ACTIVITY> From the entries below, report only the number of lines that contain the word "moved".

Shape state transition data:
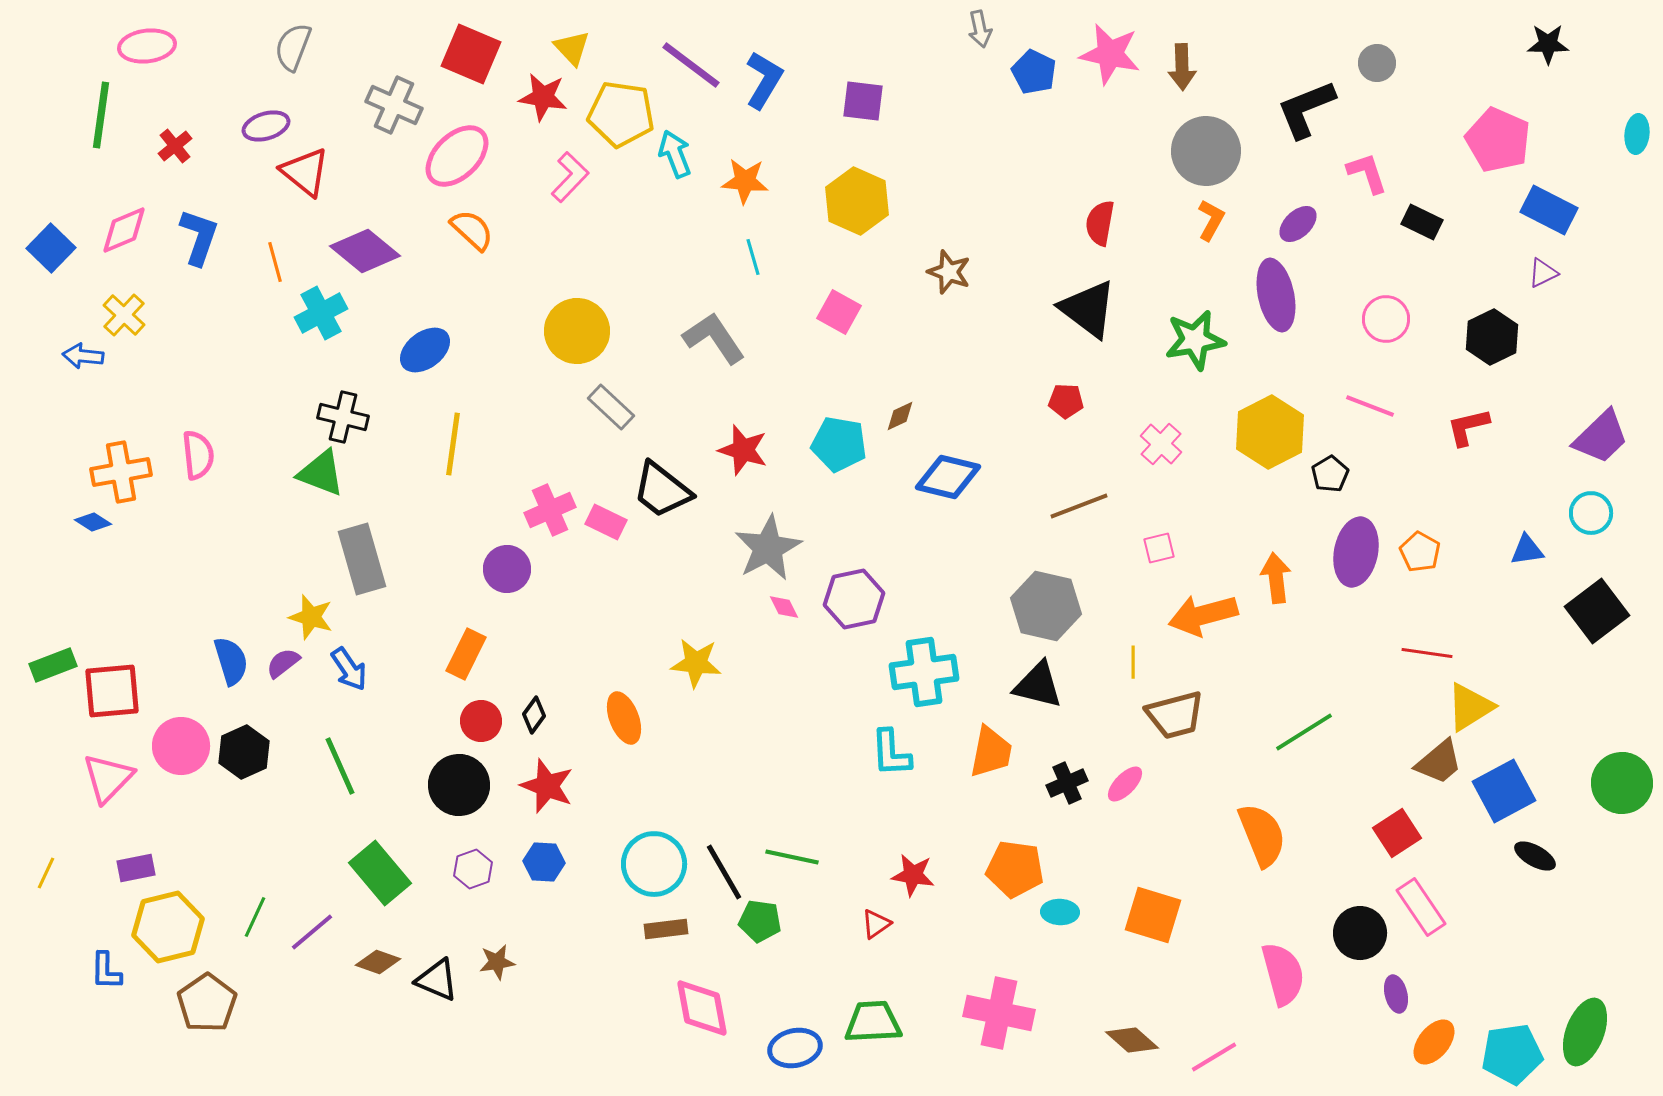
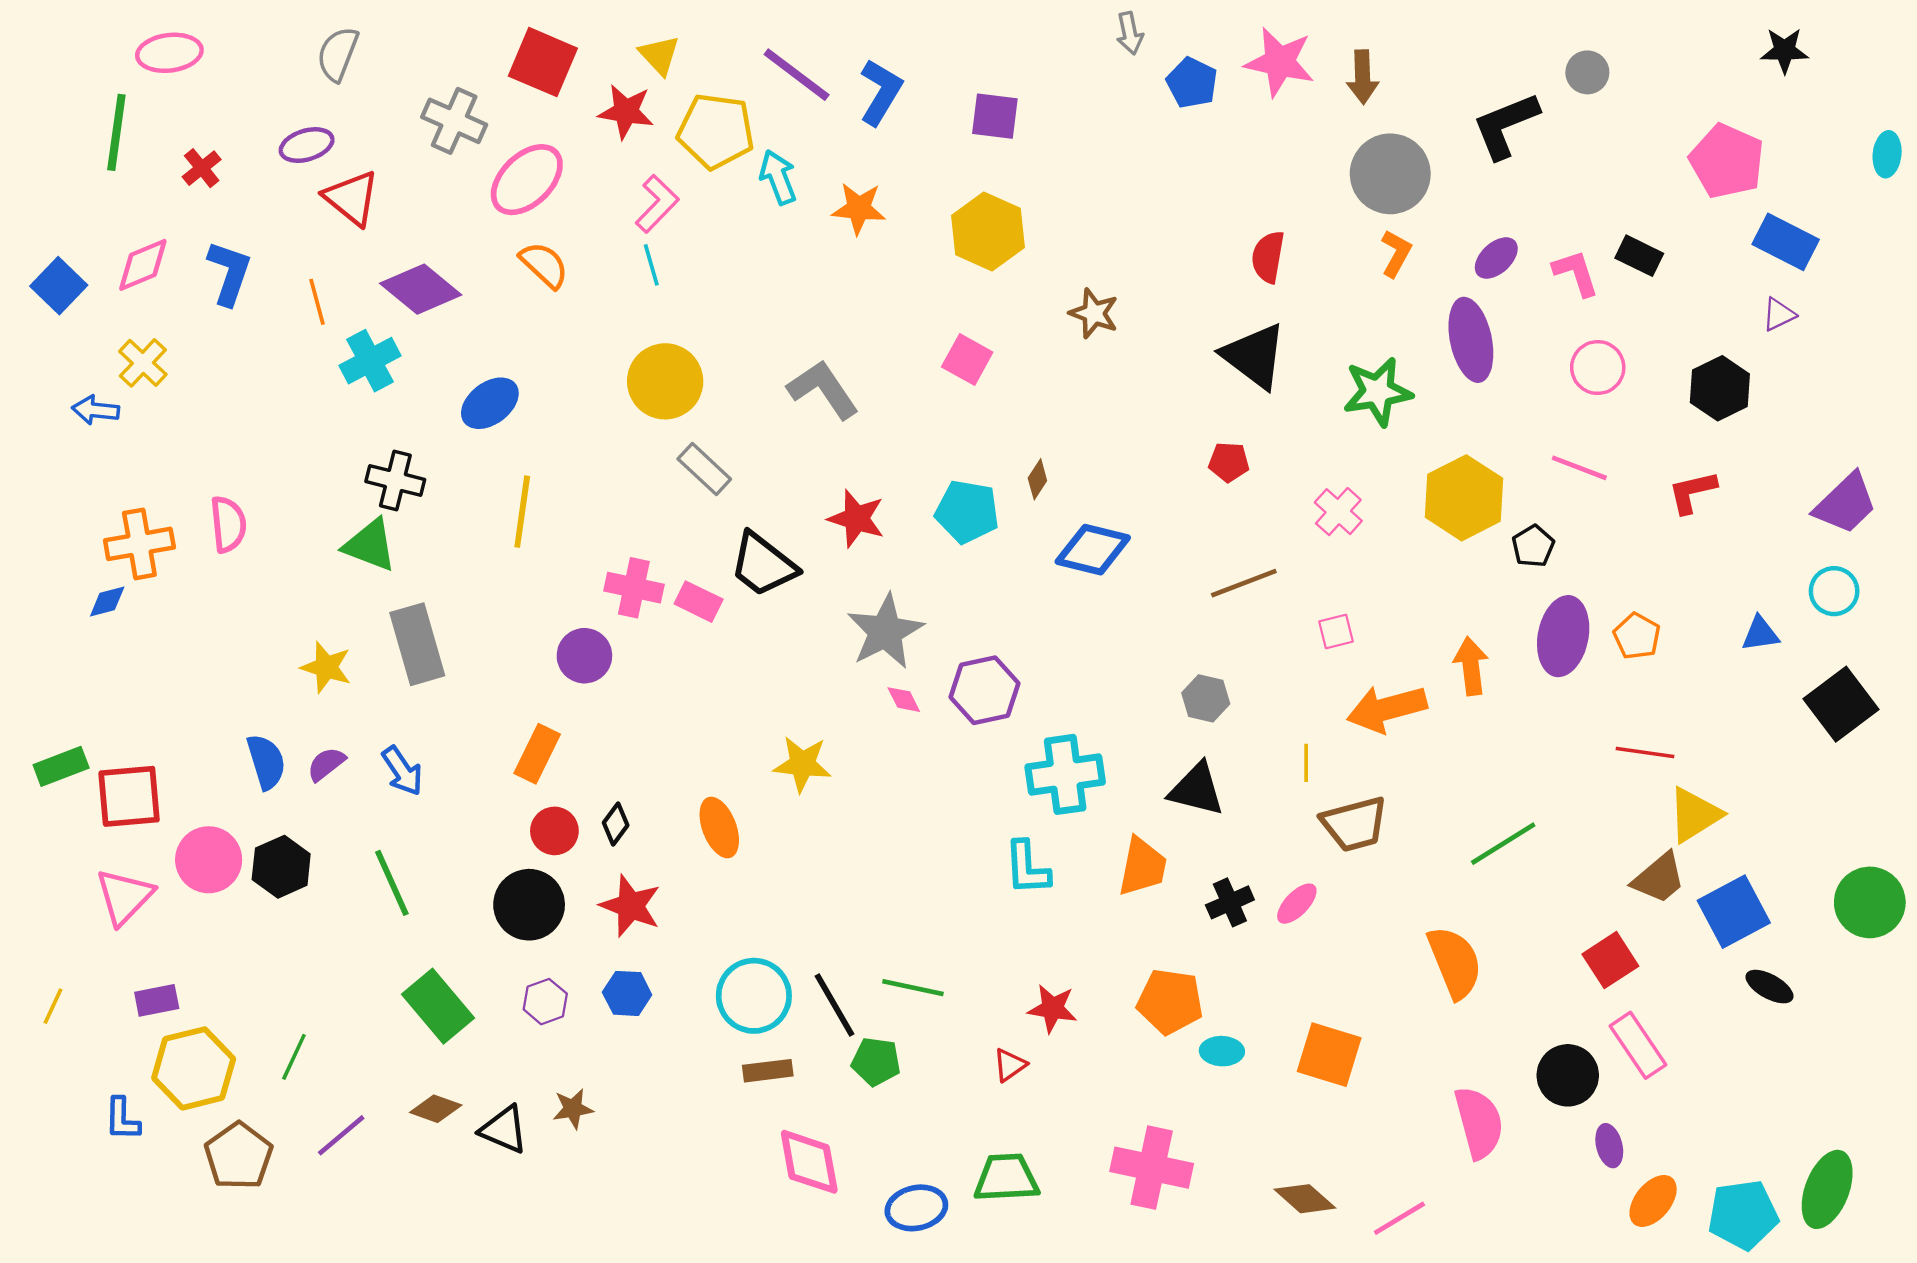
pink L-shape: (1367, 173) -> (1576, 273), moved
cyan line: (753, 257) -> (651, 265), moved
brown diamond: (900, 416) -> (1037, 479), turned -32
pink cross: (550, 510) -> (634, 588), turned 36
blue diamond: (93, 522) -> (107, 602), turned -48
gray hexagon: (1046, 606) -> (1206, 698), size x0.6
yellow star: (311, 617) -> (326, 667), moved
purple line: (312, 932) -> (341, 1135), moved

OUTPUT FOR THIS EXERCISE> 4